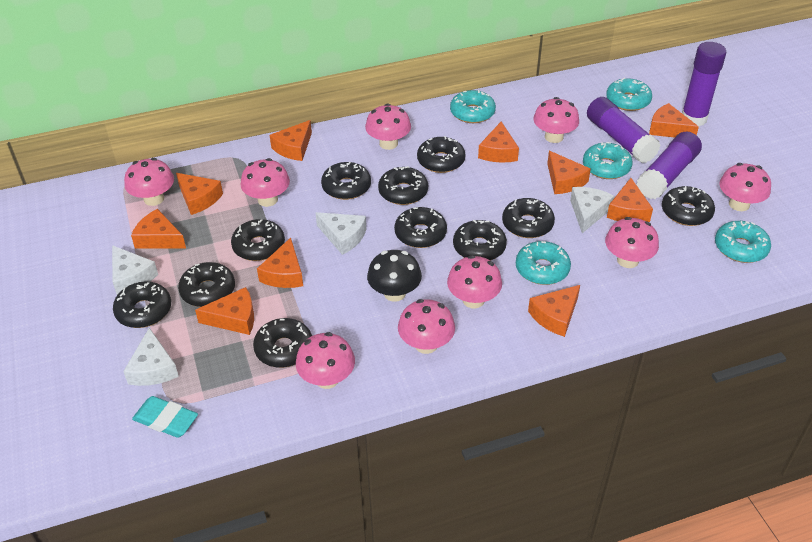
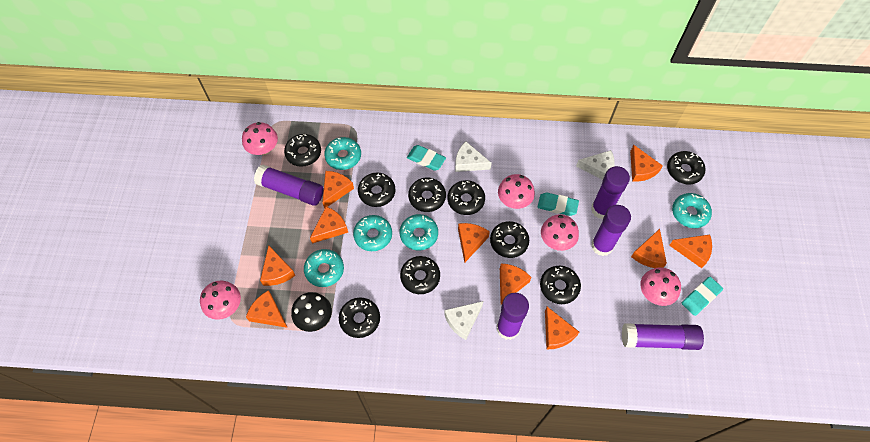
black donut: 11 -> 9
pink mushroom: 9 -> 5
purple glue stick: 3 -> 5
turquoise eraser: 1 -> 3
white cheese: 4 -> 3

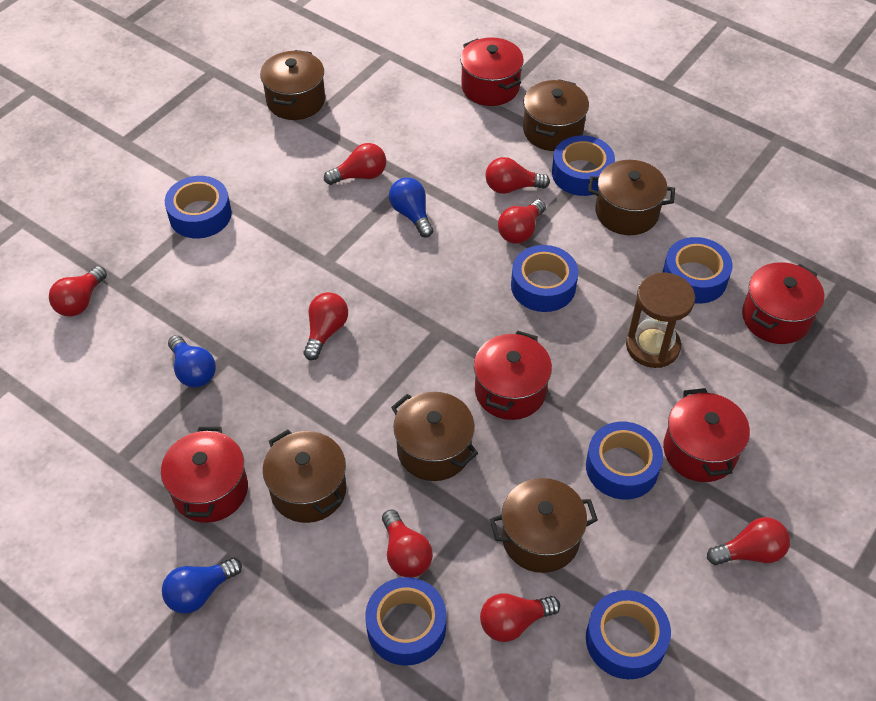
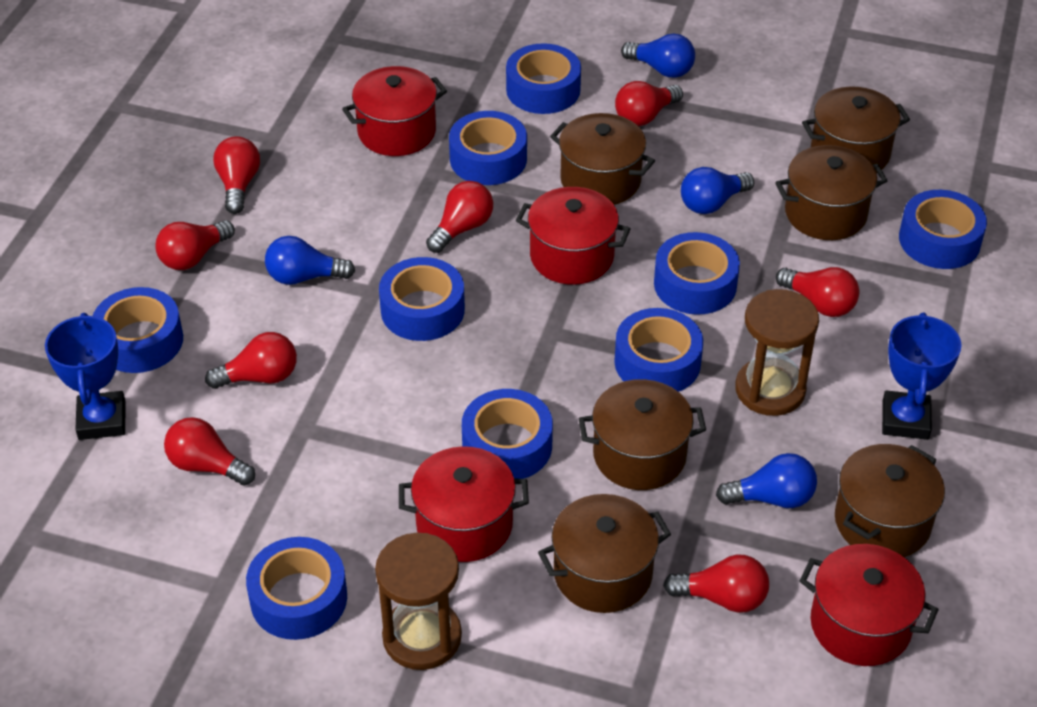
blue light bulb: 3 -> 4
blue tape: 7 -> 9
blue trophy: 0 -> 2
brown hourglass: 1 -> 2
red pot: 5 -> 4

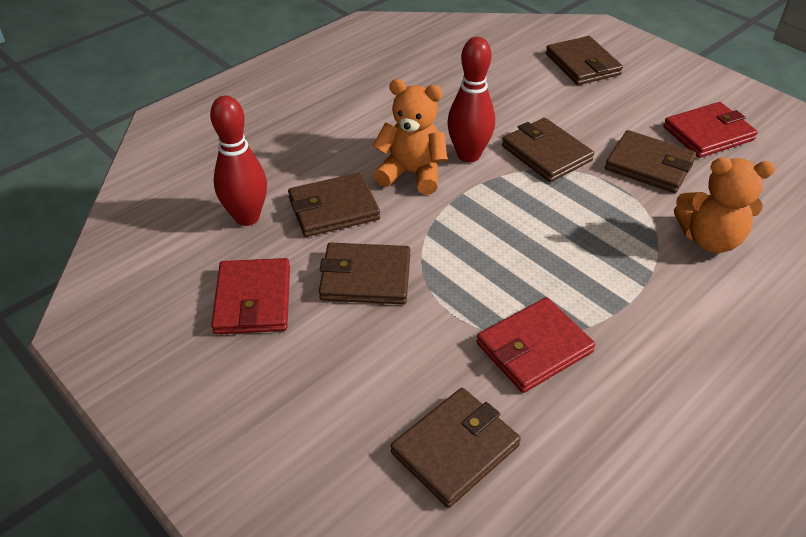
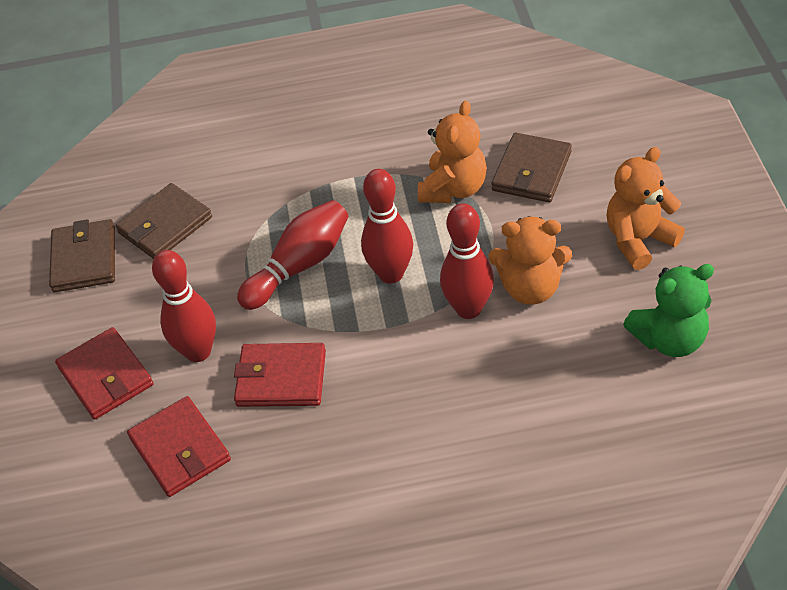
brown wallet: 6 -> 3
green teddy bear: 0 -> 1
orange teddy bear: 2 -> 3
red bowling pin: 2 -> 4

▬▬▬▬▬▬▬▬▬▬

▶ **ABOUT THIS EXERCISE**: All records above need to be returned exactly. Omit the pictures.

▶ **ANSWER AREA**:
black donut: 11 -> 9
pink mushroom: 9 -> 5
purple glue stick: 3 -> 5
turquoise eraser: 1 -> 3
white cheese: 4 -> 3

blue light bulb: 3 -> 4
blue tape: 7 -> 9
blue trophy: 0 -> 2
brown hourglass: 1 -> 2
red pot: 5 -> 4

brown wallet: 6 -> 3
green teddy bear: 0 -> 1
orange teddy bear: 2 -> 3
red bowling pin: 2 -> 4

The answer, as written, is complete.